_Your goal_
Among the records that follow, find the line with "The ring stacker/orange" and the line with "The traffic cone/orange". Set down those lines and all lines between them exactly, without adding anything.

_Supplied data_
%%

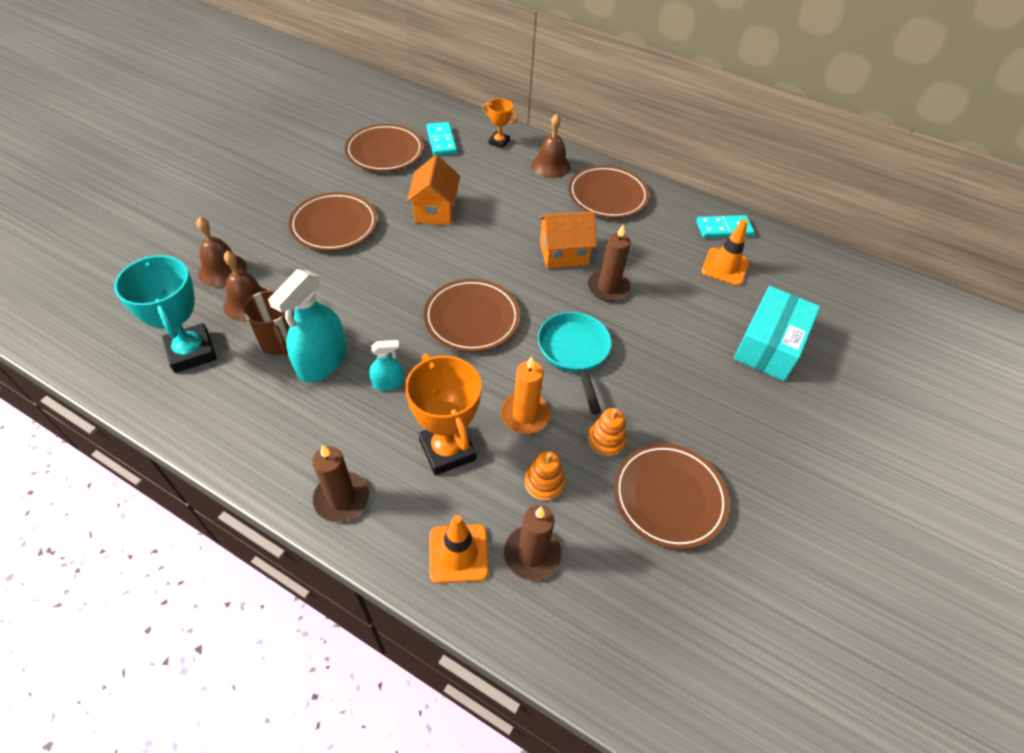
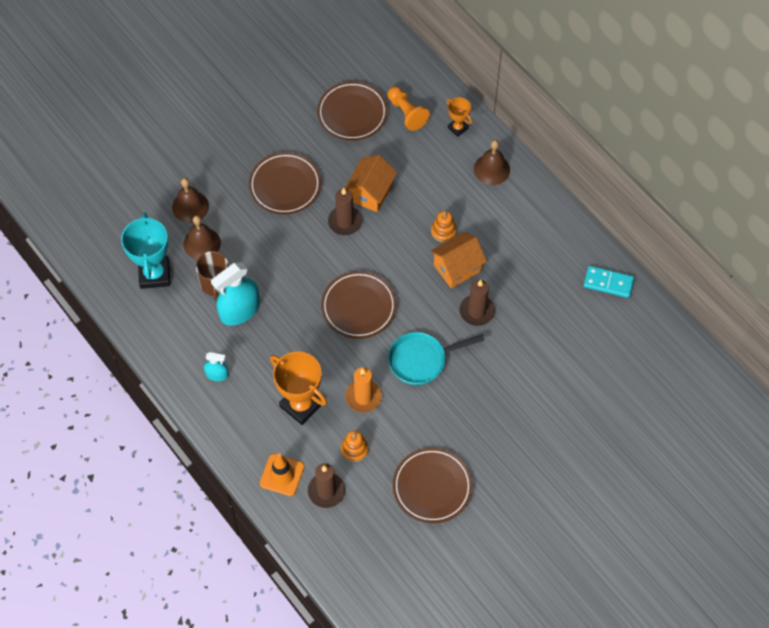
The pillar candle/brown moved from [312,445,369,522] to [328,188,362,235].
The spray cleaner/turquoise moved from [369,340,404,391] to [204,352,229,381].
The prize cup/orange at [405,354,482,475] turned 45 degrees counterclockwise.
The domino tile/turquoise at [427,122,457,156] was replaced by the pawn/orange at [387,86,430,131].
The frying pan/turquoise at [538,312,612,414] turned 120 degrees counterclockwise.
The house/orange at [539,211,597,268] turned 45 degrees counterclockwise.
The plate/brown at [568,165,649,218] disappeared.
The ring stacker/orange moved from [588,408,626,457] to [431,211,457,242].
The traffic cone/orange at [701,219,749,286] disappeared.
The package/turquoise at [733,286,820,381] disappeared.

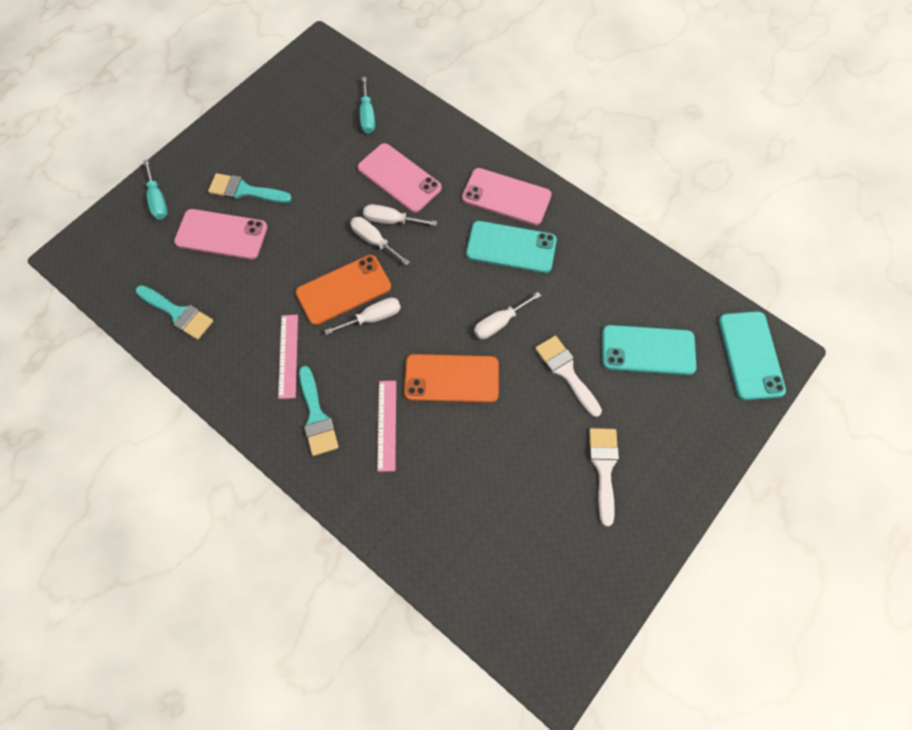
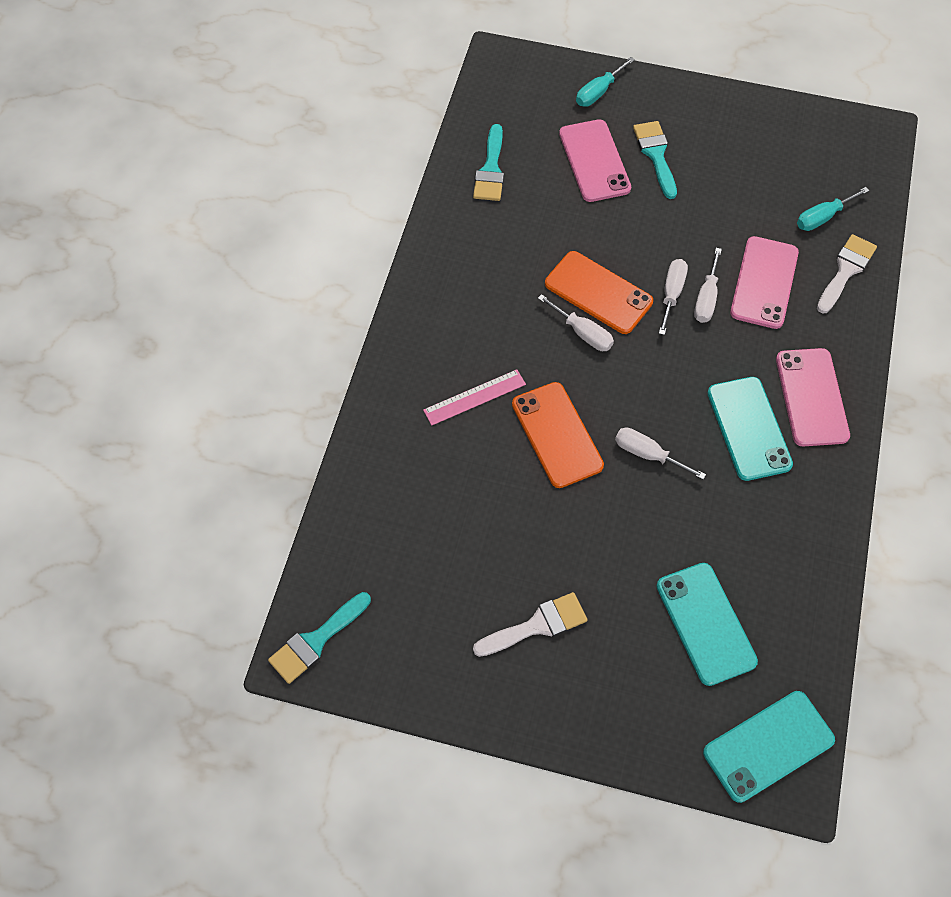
The straightedge/rosy at [278,315,298,399] disappeared.
The brush/turquoise moved from [299,366,339,456] to [268,592,371,684].
The hand screwdriver/pure white at [363,204,437,226] turned 150 degrees counterclockwise.
The brush/pure white moved from [535,336,602,417] to [817,234,877,314].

%%

_Reply to the task_
The ring stacker/orange moved from [588,408,626,457] to [431,211,457,242].
The traffic cone/orange at [701,219,749,286] disappeared.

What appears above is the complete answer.